(Entries provided)
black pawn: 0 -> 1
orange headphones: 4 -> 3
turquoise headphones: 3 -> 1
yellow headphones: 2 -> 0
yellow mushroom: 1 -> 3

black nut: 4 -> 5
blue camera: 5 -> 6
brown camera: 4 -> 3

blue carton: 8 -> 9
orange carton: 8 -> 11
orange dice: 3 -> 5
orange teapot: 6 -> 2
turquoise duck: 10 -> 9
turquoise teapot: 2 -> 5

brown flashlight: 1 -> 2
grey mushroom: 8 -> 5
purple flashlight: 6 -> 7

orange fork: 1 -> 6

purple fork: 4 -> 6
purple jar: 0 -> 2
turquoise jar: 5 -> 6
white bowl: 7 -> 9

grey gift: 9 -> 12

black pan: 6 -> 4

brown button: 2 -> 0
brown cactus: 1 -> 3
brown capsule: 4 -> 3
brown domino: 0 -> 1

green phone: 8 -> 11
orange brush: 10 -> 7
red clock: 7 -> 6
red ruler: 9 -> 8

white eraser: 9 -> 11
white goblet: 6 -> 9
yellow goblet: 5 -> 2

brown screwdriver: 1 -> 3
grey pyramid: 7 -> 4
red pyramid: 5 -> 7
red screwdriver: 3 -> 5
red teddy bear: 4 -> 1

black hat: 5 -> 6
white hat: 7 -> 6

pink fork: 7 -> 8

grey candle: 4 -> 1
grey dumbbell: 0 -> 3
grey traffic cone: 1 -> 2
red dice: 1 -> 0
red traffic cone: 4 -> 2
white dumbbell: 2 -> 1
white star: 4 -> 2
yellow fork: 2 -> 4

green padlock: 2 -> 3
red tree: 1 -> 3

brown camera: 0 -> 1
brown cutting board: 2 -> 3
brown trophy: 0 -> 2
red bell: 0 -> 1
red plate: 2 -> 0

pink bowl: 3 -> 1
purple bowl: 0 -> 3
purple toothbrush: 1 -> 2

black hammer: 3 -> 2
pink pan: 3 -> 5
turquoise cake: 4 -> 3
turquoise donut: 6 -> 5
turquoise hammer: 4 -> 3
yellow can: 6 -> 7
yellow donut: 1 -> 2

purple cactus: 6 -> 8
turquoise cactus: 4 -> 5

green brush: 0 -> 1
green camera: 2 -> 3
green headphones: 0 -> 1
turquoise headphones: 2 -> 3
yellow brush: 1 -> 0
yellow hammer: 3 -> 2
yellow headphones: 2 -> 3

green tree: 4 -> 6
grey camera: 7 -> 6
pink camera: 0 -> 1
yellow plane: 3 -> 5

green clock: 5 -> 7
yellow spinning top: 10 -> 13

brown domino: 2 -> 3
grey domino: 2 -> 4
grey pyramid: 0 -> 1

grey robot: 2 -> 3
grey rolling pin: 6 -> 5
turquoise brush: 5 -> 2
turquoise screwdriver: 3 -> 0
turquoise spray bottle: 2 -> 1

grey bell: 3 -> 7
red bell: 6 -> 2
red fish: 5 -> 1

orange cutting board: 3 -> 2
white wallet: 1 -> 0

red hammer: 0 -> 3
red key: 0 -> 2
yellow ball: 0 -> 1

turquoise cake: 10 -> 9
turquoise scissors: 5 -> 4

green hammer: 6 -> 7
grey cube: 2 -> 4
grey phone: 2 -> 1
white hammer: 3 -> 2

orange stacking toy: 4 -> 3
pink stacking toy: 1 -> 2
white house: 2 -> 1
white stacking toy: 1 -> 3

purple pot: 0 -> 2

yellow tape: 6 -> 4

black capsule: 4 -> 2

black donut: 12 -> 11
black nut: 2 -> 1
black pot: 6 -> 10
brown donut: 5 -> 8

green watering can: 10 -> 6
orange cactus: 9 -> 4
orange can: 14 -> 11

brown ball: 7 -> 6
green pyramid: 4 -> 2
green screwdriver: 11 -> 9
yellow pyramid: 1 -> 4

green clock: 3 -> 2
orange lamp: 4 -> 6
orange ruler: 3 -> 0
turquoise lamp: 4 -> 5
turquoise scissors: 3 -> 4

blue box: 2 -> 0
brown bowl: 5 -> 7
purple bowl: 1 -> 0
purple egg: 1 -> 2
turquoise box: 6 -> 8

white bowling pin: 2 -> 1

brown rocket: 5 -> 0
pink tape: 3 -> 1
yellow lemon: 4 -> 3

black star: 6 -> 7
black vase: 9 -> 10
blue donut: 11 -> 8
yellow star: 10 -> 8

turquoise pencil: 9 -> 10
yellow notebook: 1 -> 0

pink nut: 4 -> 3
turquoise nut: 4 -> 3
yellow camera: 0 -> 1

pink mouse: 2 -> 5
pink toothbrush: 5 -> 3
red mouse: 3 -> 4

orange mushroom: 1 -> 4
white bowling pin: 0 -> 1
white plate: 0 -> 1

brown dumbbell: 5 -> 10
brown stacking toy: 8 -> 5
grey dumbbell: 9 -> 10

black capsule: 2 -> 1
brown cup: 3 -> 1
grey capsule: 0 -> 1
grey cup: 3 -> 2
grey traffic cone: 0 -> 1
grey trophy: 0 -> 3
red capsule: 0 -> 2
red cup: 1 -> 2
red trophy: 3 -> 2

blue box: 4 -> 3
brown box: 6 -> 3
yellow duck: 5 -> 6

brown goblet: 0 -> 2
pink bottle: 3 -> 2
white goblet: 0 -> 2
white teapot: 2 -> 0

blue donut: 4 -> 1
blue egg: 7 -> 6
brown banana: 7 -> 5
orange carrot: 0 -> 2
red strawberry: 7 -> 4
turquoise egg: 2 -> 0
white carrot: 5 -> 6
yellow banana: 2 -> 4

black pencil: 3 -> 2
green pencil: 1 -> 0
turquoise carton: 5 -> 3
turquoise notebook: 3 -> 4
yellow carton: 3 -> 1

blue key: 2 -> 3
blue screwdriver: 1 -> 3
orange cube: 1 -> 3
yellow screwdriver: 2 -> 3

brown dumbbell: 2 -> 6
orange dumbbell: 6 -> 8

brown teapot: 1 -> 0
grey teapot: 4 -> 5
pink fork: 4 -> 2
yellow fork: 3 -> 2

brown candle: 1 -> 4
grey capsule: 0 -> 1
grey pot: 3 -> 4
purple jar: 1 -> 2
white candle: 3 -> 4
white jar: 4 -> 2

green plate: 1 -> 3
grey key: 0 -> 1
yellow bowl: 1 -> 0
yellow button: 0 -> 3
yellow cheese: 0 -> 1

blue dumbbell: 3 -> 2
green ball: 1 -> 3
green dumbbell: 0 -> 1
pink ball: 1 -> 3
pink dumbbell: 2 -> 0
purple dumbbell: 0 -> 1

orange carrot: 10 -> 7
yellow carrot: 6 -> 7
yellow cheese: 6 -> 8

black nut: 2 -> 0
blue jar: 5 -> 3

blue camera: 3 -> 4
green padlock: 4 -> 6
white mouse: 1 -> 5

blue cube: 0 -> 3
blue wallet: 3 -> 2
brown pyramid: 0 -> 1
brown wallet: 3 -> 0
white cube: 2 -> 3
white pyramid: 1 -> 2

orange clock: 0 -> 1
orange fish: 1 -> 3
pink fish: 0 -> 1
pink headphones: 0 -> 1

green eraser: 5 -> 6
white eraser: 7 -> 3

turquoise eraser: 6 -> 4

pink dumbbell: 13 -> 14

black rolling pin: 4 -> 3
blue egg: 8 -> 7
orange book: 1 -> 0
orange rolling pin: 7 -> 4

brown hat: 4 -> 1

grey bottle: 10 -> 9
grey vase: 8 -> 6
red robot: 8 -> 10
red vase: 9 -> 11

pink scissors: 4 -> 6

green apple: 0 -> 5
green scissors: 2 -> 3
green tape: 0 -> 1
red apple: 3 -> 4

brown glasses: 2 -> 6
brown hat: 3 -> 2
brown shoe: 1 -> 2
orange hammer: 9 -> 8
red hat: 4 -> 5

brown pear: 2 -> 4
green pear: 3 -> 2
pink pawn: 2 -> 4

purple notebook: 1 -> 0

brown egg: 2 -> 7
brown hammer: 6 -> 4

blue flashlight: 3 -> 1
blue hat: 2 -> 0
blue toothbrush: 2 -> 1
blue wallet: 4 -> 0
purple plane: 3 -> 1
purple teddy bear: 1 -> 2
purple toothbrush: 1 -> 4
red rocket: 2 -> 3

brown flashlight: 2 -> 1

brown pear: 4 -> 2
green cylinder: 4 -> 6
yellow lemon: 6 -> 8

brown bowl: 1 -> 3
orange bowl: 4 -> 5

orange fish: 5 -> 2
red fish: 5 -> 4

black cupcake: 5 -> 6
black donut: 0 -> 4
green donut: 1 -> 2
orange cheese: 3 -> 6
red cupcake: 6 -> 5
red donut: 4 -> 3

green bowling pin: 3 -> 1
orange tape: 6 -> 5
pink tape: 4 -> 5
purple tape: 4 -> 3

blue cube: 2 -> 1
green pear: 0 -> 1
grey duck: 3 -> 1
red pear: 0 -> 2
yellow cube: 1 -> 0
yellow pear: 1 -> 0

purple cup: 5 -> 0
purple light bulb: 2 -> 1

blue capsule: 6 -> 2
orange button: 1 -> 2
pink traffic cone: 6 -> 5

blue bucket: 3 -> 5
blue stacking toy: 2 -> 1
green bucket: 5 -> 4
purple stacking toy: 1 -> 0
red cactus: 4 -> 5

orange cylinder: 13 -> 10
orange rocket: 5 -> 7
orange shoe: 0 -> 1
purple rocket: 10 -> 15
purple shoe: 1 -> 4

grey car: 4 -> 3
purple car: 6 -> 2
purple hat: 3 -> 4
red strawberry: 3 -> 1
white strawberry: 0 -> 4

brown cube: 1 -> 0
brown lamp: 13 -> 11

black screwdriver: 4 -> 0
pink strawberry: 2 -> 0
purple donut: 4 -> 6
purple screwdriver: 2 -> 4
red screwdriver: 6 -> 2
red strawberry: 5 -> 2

(Prompt)
Go through the records and pull out each line that includes the word "wallet".

(Response)
white wallet: 1 -> 0
blue wallet: 3 -> 2
brown wallet: 3 -> 0
blue wallet: 4 -> 0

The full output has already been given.